Look through the data and write out every line with the word "orange" in it.
-- SUPPLIED DATA follows --
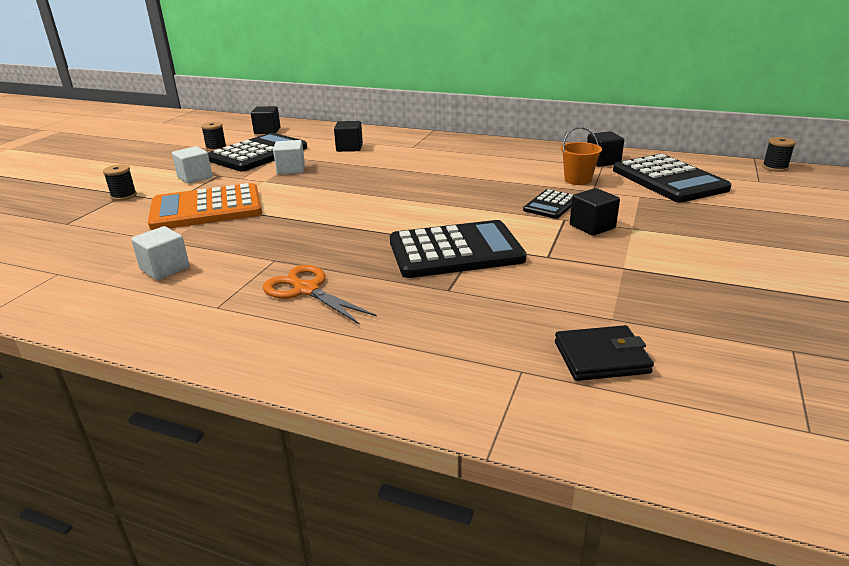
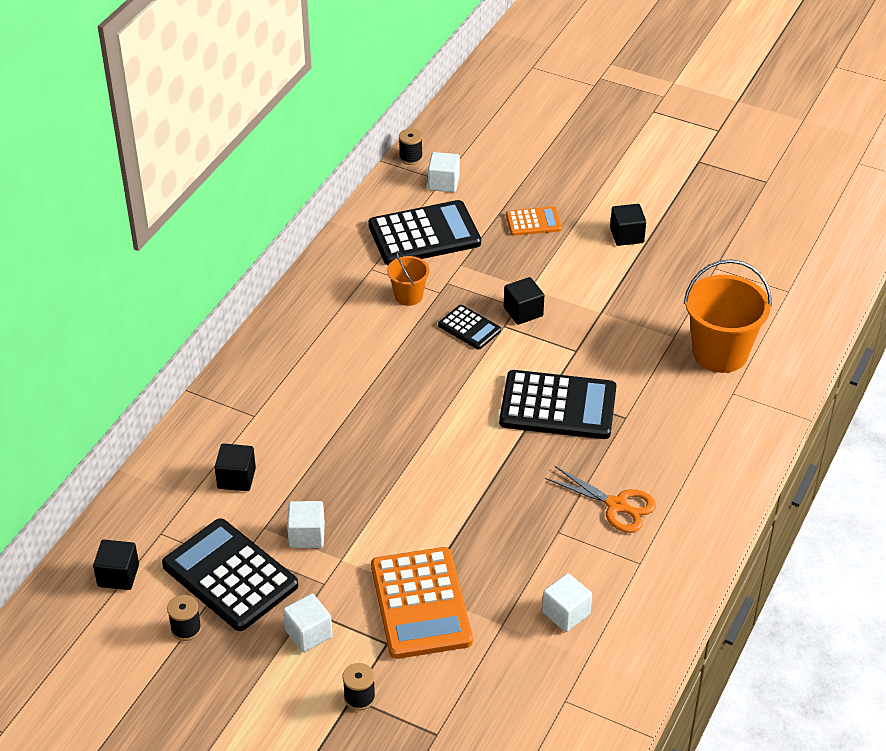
camera: 85 degrees left, 15 degrees up
(306, 290) = (617, 506): orange scissors -> orange scissors turned 105 degrees counterclockwise
(455, 251) = (558, 406): black calculator -> black calculator turned 105 degrees clockwise
(601, 357) = (720, 353): black wallet -> orange bucket
(602, 161) = (358, 265): black cube -> black cube (626, 235)
(745, 223) = (533, 222): none -> orange calculator
(755, 182) = (443, 183): none -> white cube

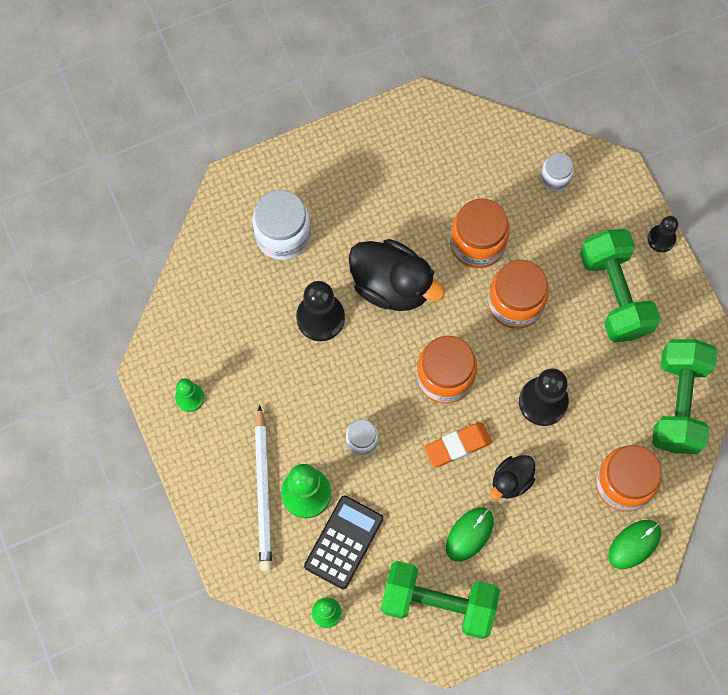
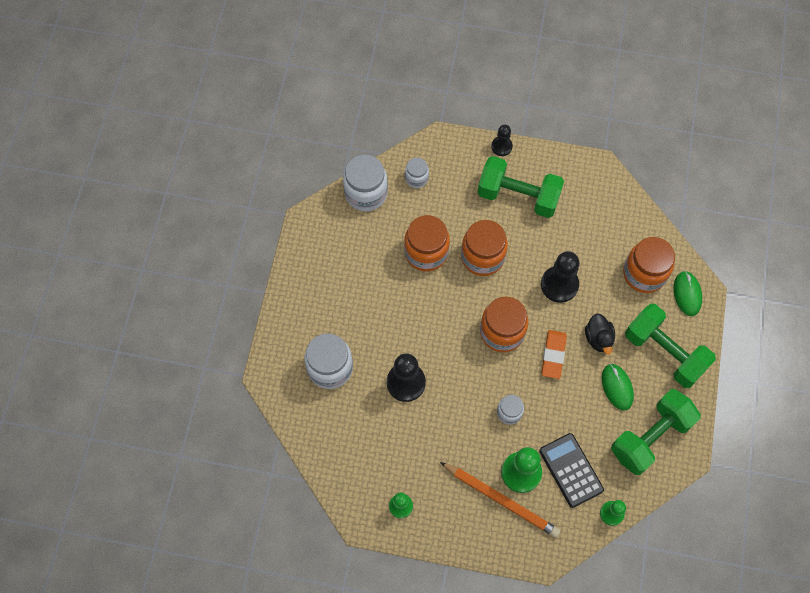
camera: 55 degrees left, 5 degrees down
(263, 491) = (501, 500): white pencil -> orange pencil
(392, 285) = (416, 323): black duck -> none
(499, 140) = (366, 193): none -> white jar
(678, 403) = (614, 208): green dumbbell -> green dumbbell (664, 352)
-- SUPPLIED DATA concluded --
### ANSWER BOX
(306, 290) = (617, 506): orange scissors -> orange scissors turned 105 degrees counterclockwise
(601, 357) = (720, 353): black wallet -> orange bucket
(745, 223) = (533, 222): none -> orange calculator
(263, 491) = (501, 500): white pencil -> orange pencil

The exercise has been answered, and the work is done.